Instruction:
Return the listing below exactly as it stands. Pictures stay out.

Data records:
☆ ☆ ☆ ☆

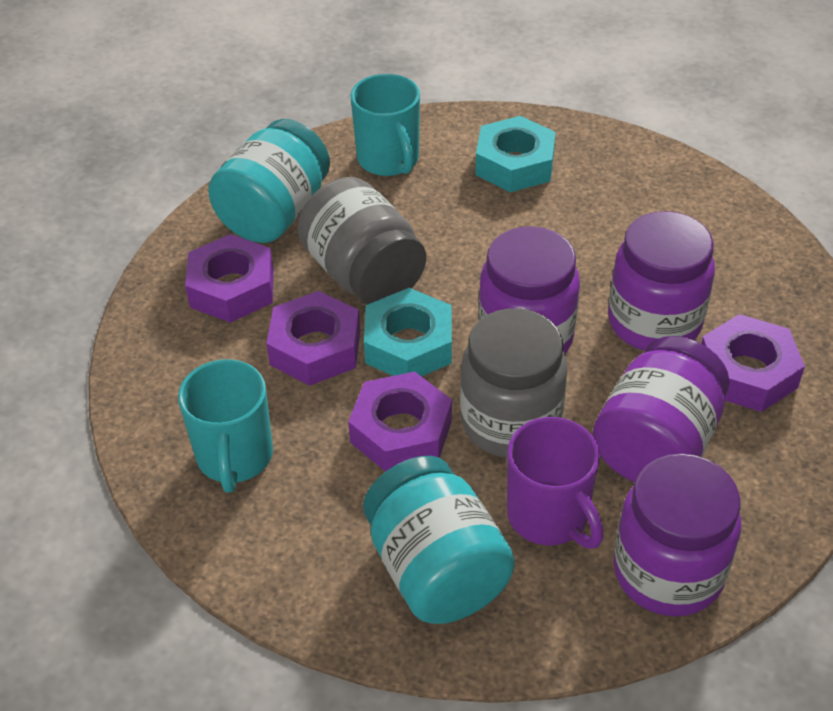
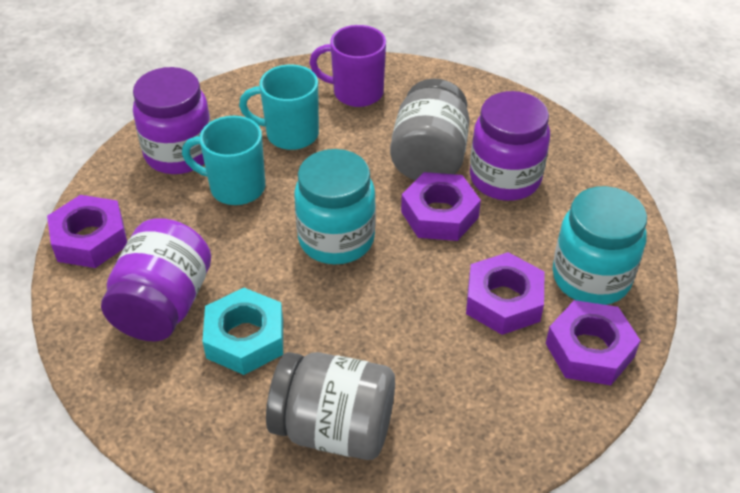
purple jar: 4 -> 3
turquoise nut: 2 -> 1

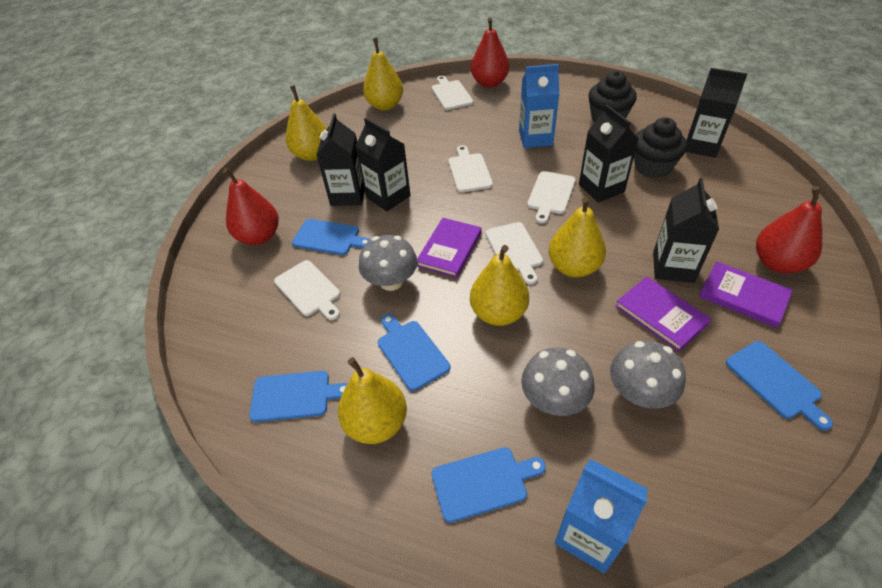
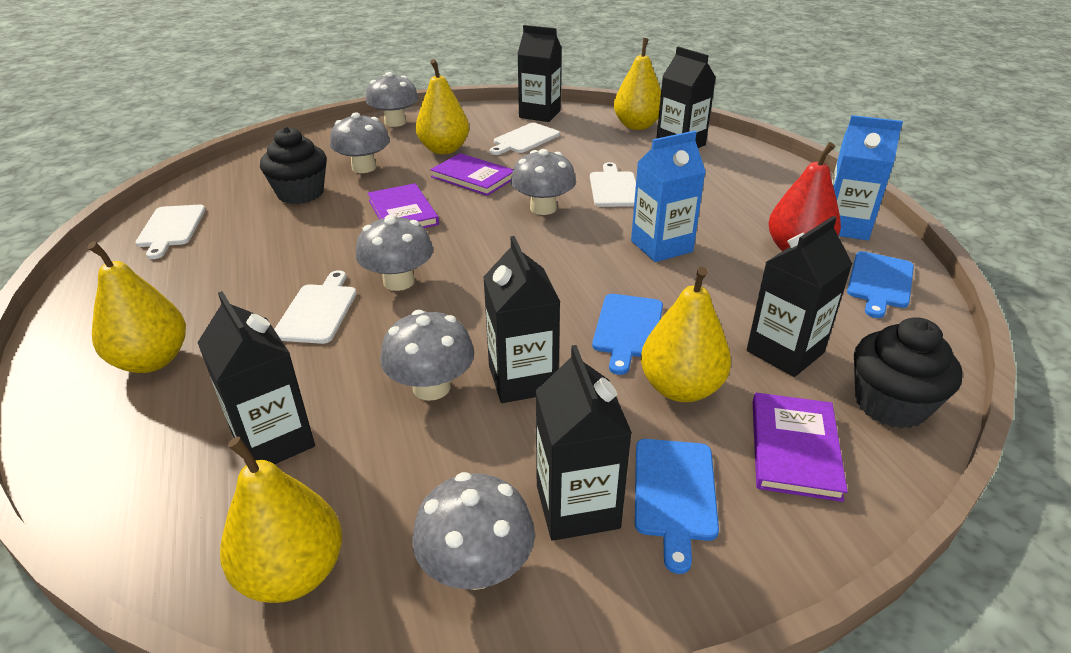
black carton: 5 -> 6
blue cutting board: 5 -> 3
grey mushroom: 3 -> 6
red pear: 3 -> 1
white cutting board: 5 -> 4

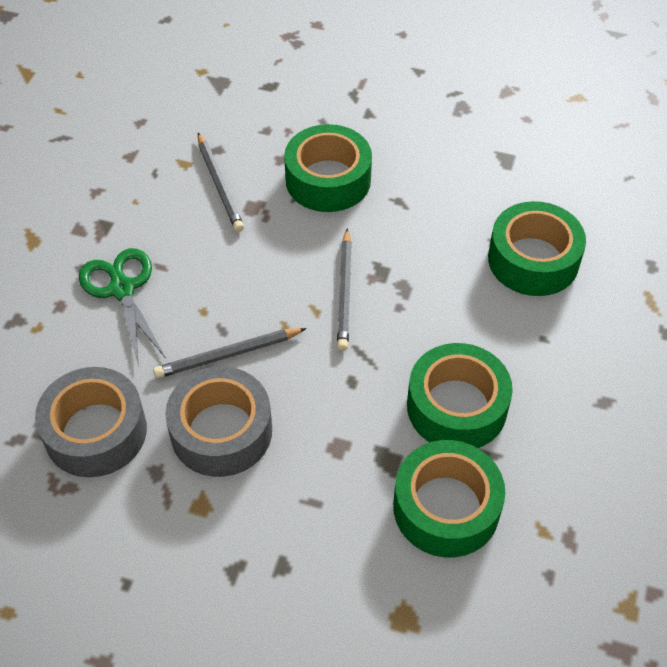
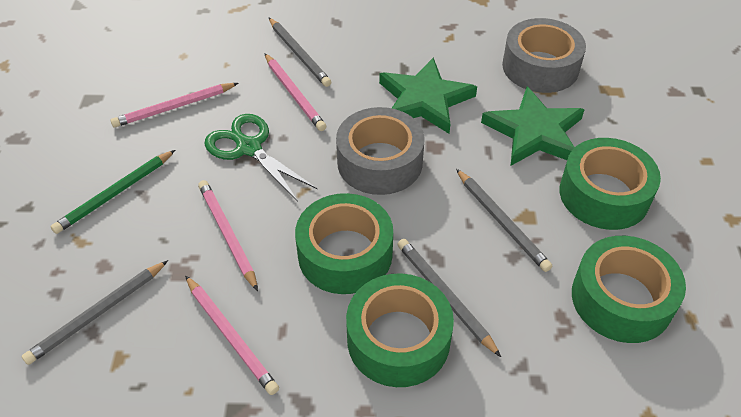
green pencil: 0 -> 1
green star: 0 -> 2
grey pencil: 3 -> 4
pink pencil: 0 -> 4

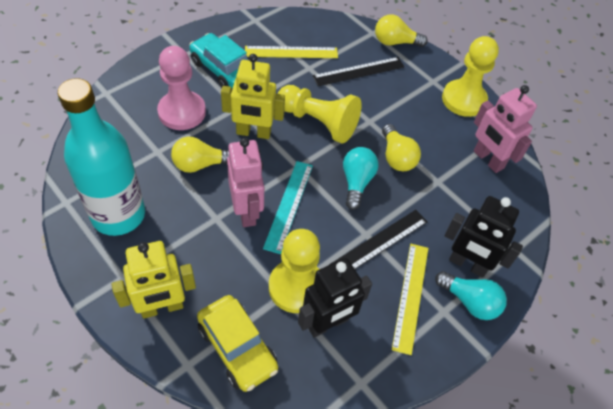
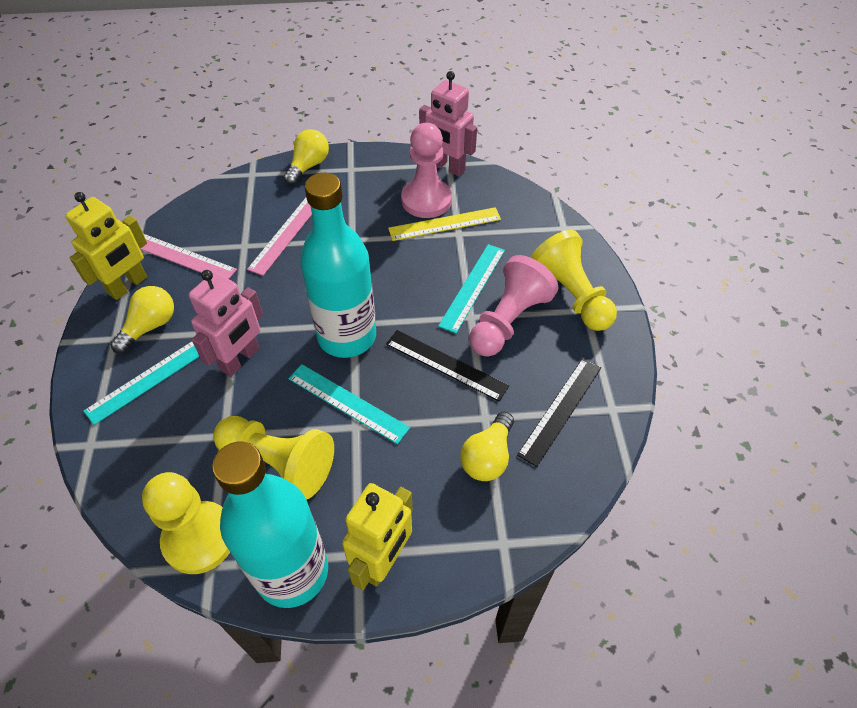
black robot: 2 -> 0
pink pawn: 1 -> 2
pink ruler: 0 -> 2
turquoise bottle: 1 -> 2
turquoise car: 1 -> 0
turquoise light bulb: 2 -> 0
turquoise ruler: 1 -> 3
yellow car: 1 -> 0
yellow ruler: 2 -> 1

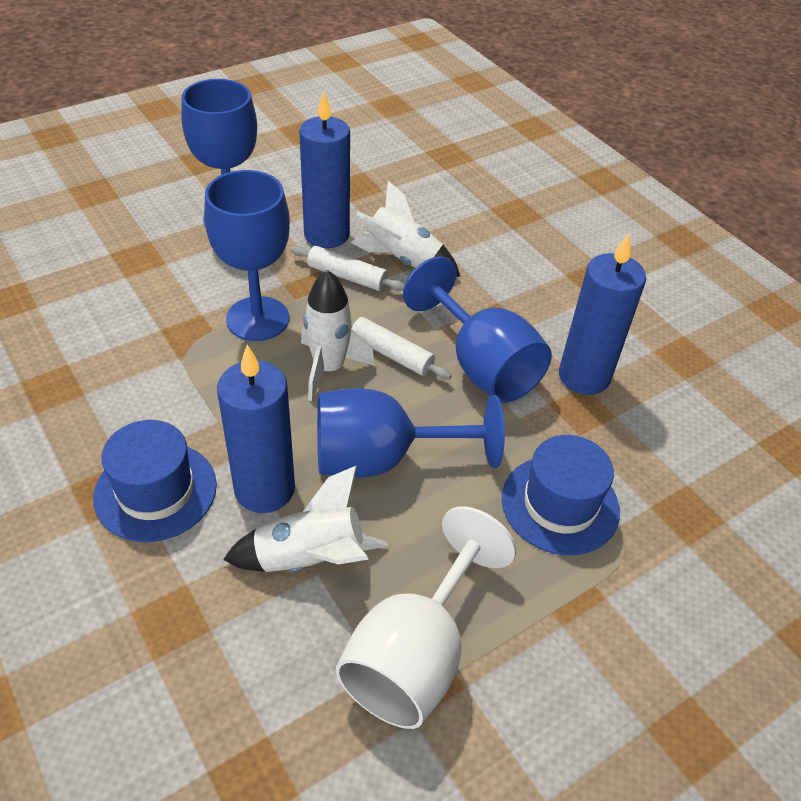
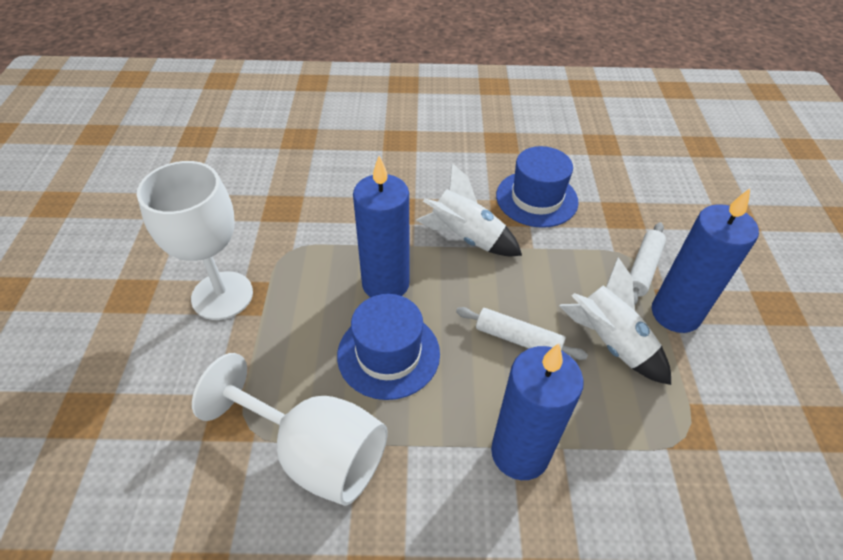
blue goblet: 4 -> 0
white goblet: 1 -> 2
white rocket: 3 -> 2

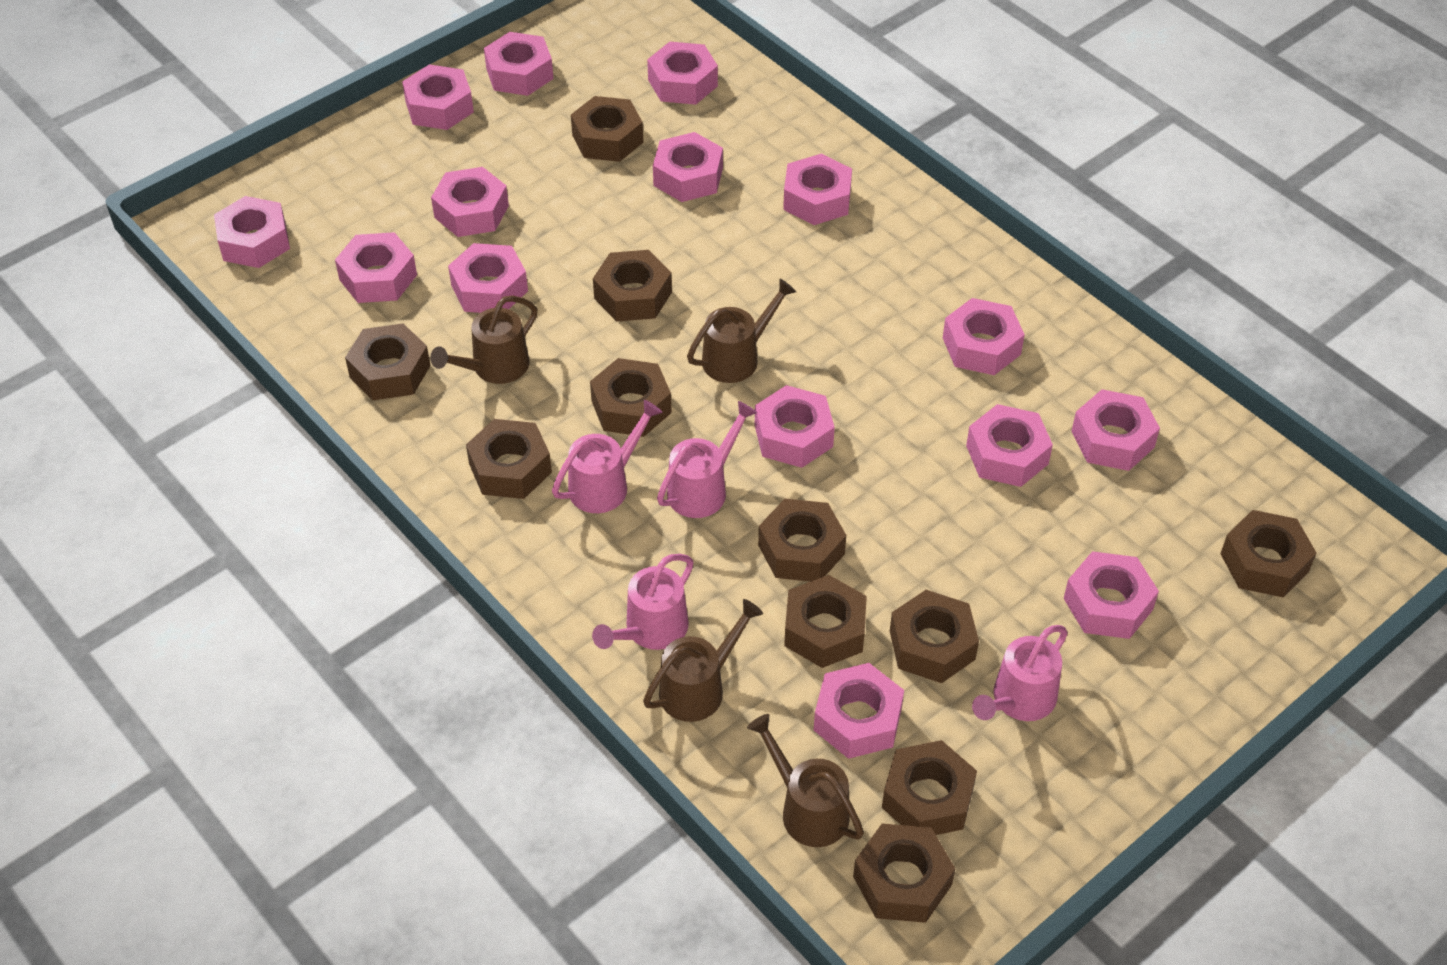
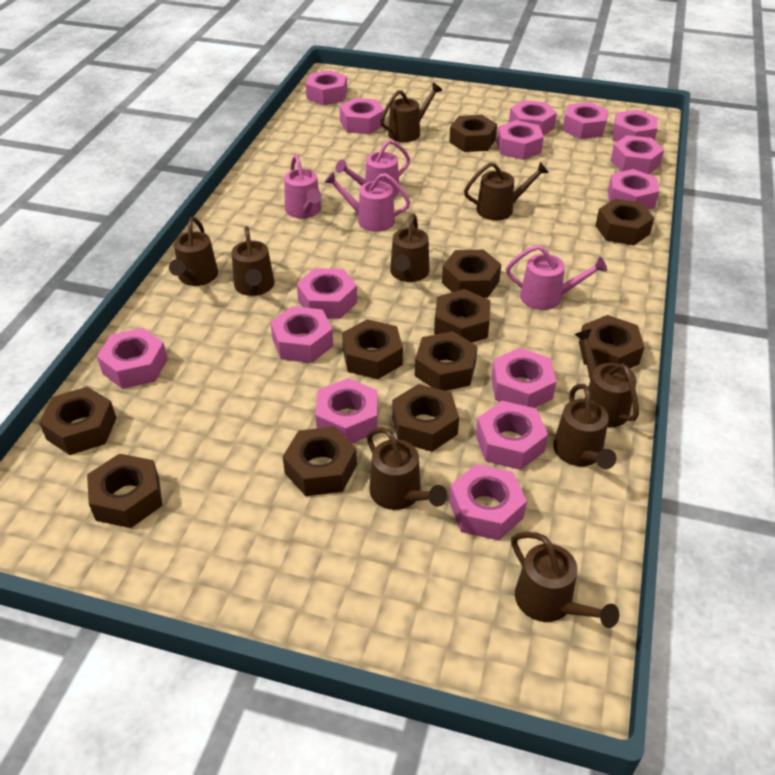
brown watering can: 4 -> 9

☆ ☆ ☆ ☆

Task result:
purple jar: 4 -> 3
turquoise nut: 2 -> 1

black carton: 5 -> 6
blue cutting board: 5 -> 3
grey mushroom: 3 -> 6
red pear: 3 -> 1
white cutting board: 5 -> 4

green pencil: 0 -> 1
green star: 0 -> 2
grey pencil: 3 -> 4
pink pencil: 0 -> 4

black robot: 2 -> 0
pink pawn: 1 -> 2
pink ruler: 0 -> 2
turquoise bottle: 1 -> 2
turquoise car: 1 -> 0
turquoise light bulb: 2 -> 0
turquoise ruler: 1 -> 3
yellow car: 1 -> 0
yellow ruler: 2 -> 1

blue goblet: 4 -> 0
white goblet: 1 -> 2
white rocket: 3 -> 2

brown watering can: 4 -> 9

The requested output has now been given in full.